Activity ▸ Quote exactly and only this range of lines in the data below: the line that holds "armchair: (1190, 1206) -> (475, 134), removed" to the line that holds "bookcase: (932, 1262) -> (595, 270), added", both included.

**** Data section ****

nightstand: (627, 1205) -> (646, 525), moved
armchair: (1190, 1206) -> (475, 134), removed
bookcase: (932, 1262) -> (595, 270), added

****
**** Data section ****

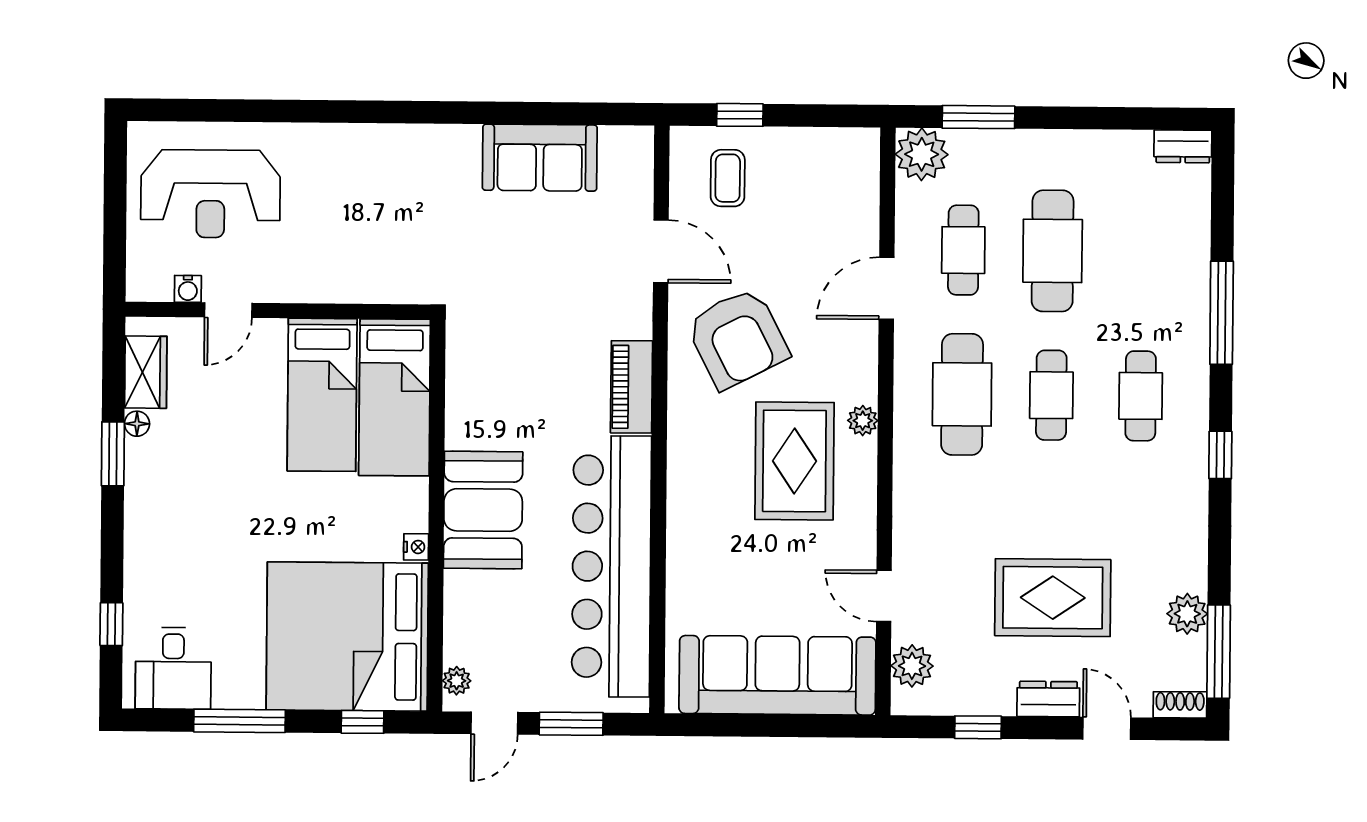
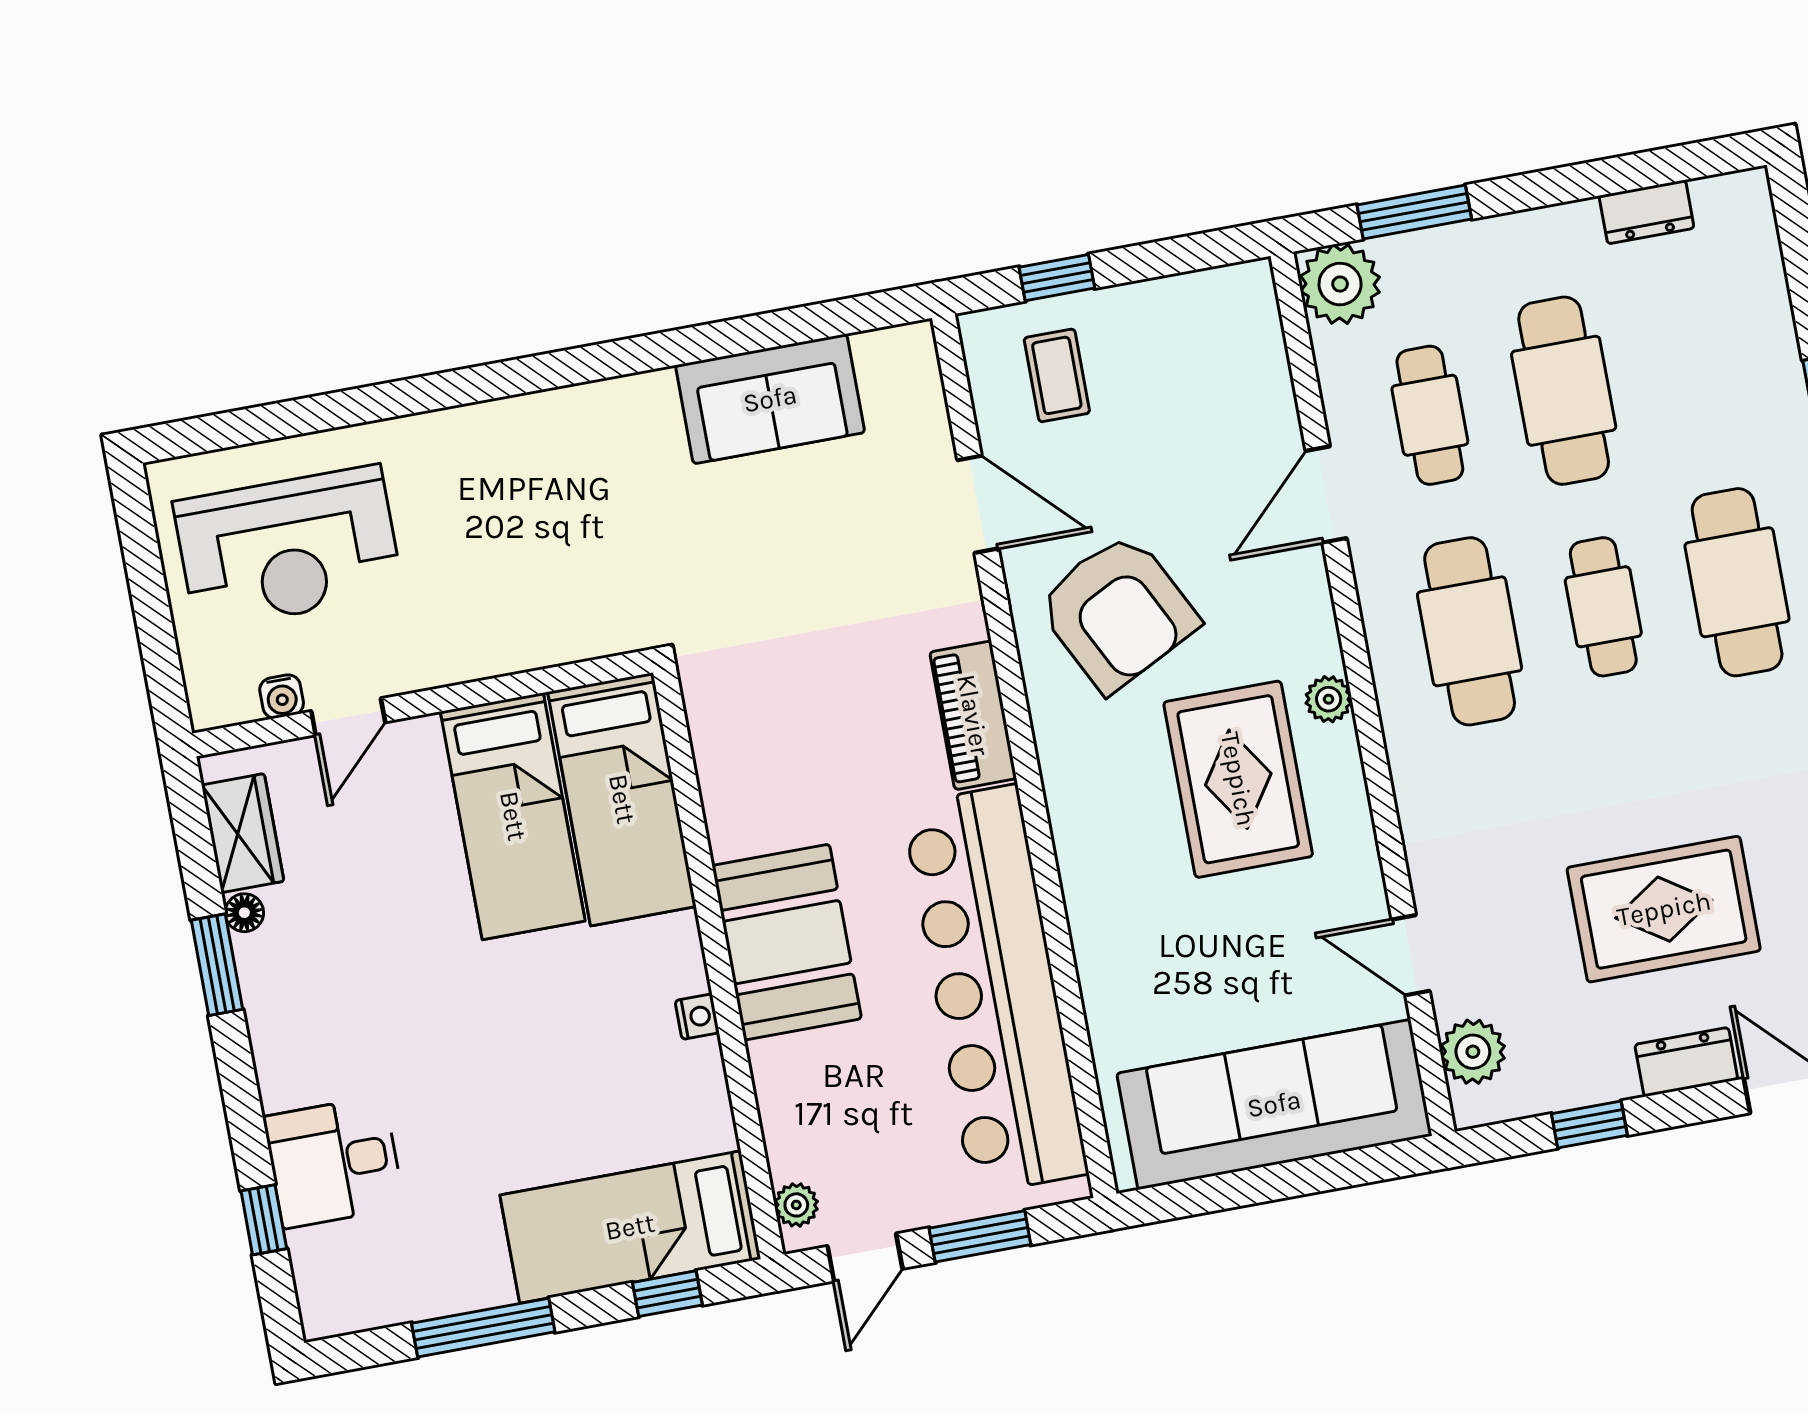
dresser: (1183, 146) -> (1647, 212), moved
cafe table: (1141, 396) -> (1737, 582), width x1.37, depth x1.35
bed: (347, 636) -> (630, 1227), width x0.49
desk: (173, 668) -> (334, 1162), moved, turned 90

****

Final answer ▸
armchair: (1190, 1206) -> (475, 134), removed
bookcase: (932, 1262) -> (595, 270), added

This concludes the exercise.